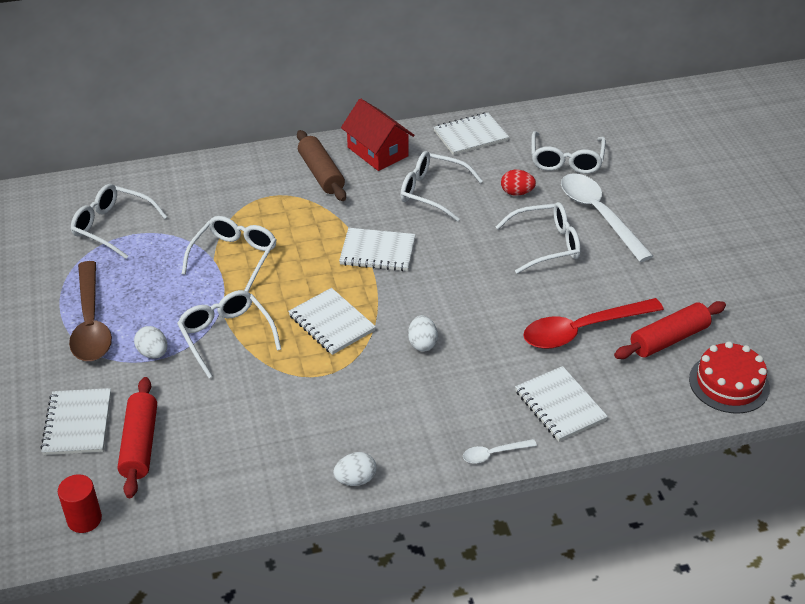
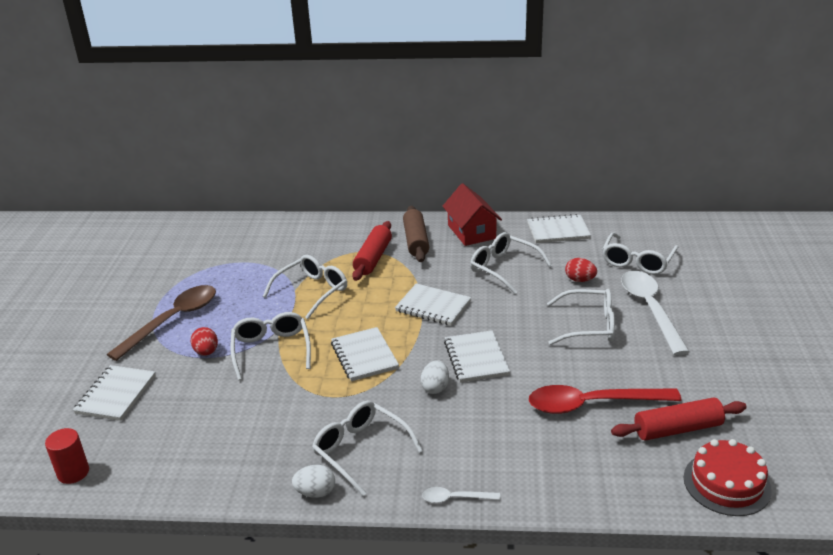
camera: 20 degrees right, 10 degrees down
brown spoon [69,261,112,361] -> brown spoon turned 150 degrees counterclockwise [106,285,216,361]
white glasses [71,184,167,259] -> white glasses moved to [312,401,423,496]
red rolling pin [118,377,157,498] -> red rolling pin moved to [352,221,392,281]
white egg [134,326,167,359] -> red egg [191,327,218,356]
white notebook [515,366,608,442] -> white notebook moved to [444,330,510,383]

┄┄┄┄┄┄

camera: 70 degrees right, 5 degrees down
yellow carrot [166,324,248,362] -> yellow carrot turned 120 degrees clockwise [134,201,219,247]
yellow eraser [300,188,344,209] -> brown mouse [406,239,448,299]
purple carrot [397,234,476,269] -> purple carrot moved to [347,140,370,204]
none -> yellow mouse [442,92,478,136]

┄┄┄┄┄┄

#### Directions:
All lines in the entries above that include "carrot" should be found and copied.

#### Result of the task:
yellow carrot [166,324,248,362] -> yellow carrot turned 120 degrees clockwise [134,201,219,247]
purple carrot [397,234,476,269] -> purple carrot moved to [347,140,370,204]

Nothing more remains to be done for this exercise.